Exercise description.
Nothing but the lines from the one with "type=repainted; before=hammer/cobalt; after=hammer/yellow;" through the end of the material should be retyped, word for word and without pictures.

•••

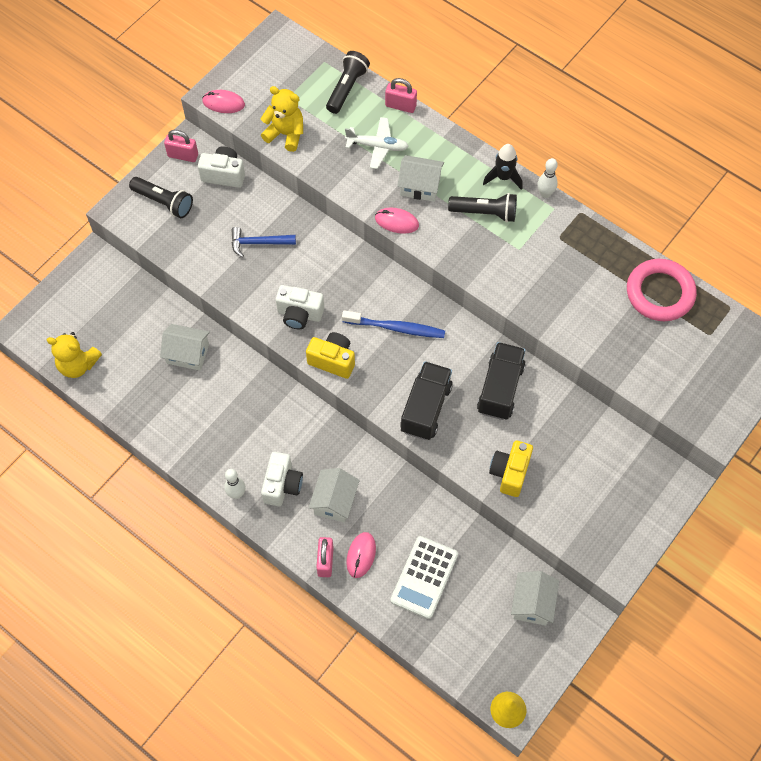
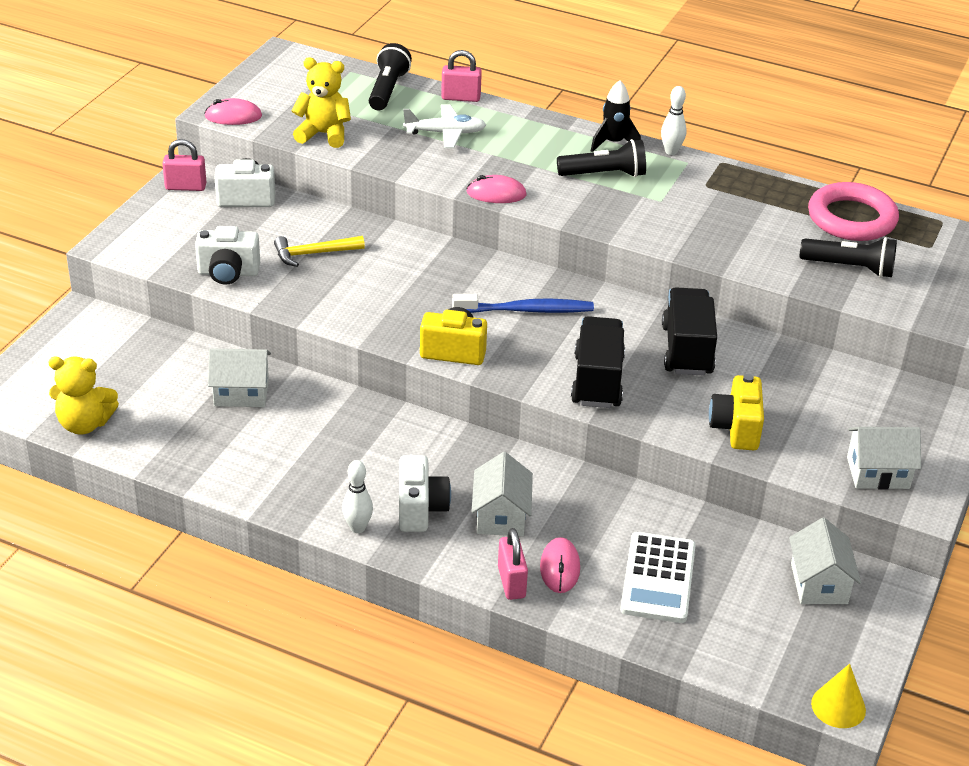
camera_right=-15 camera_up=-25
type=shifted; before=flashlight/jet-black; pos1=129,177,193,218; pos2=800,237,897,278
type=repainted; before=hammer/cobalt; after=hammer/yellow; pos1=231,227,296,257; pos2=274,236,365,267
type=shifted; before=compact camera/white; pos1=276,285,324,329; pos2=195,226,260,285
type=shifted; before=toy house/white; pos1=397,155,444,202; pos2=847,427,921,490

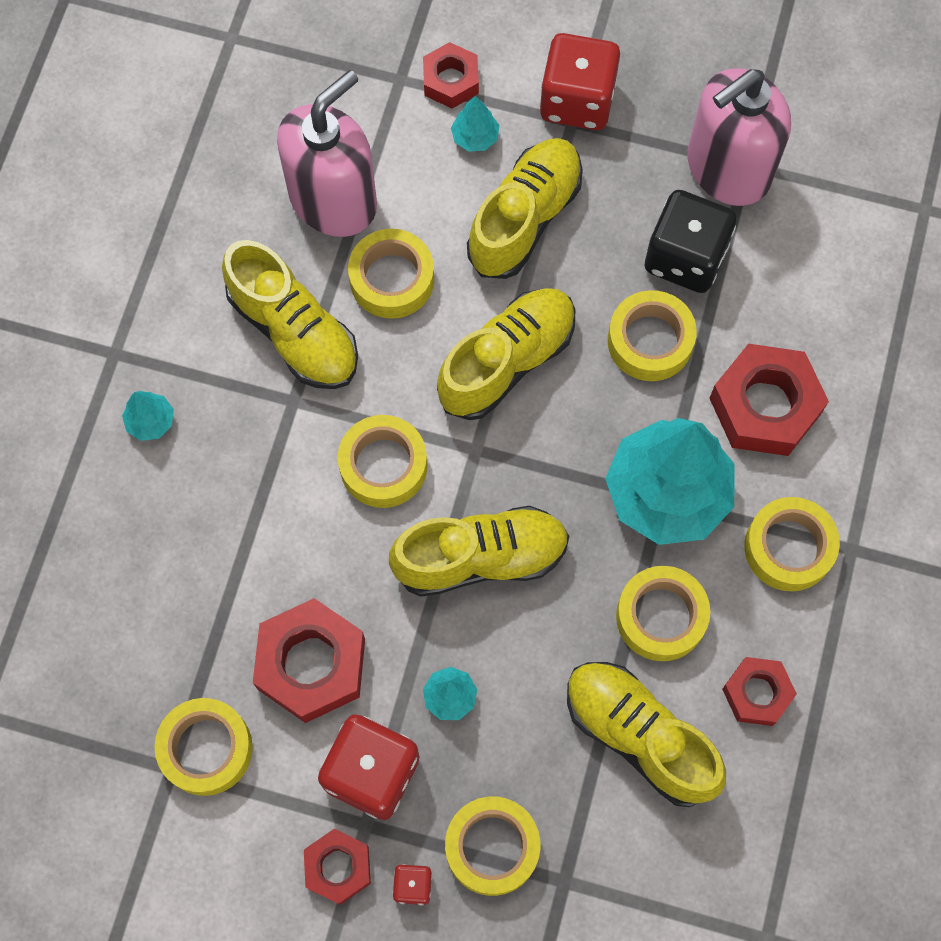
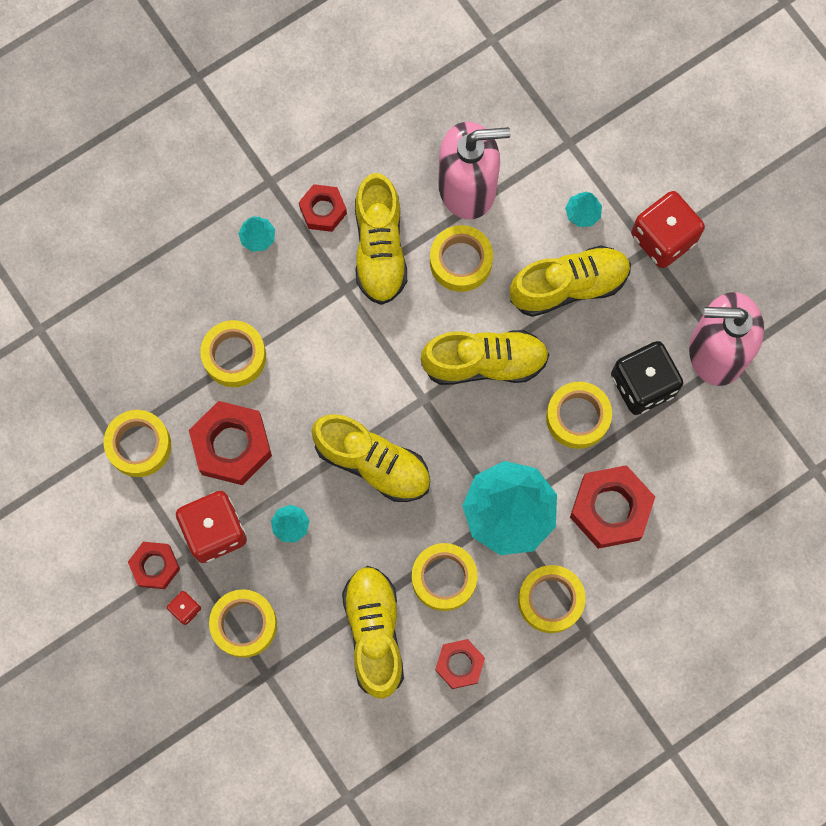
camera_right=40 camera_up=5
type=shifted; before=tape/yellow; pos1=338,415,427,508; pos2=201,320,266,387
type=shifted; before=hex nut/red; pos1=423,42,479,108; pos2=299,184,347,232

•••

Your solution.
type=repainted; before=hammer/cobalt; after=hammer/yellow; pos1=231,227,296,257; pos2=274,236,365,267
type=shifted; before=compact camera/white; pos1=276,285,324,329; pos2=195,226,260,285
type=shifted; before=toy house/white; pos1=397,155,444,202; pos2=847,427,921,490

camera_right=40 camera_up=5
type=shifted; before=tape/yellow; pos1=338,415,427,508; pos2=201,320,266,387
type=shifted; before=hex nut/red; pos1=423,42,479,108; pos2=299,184,347,232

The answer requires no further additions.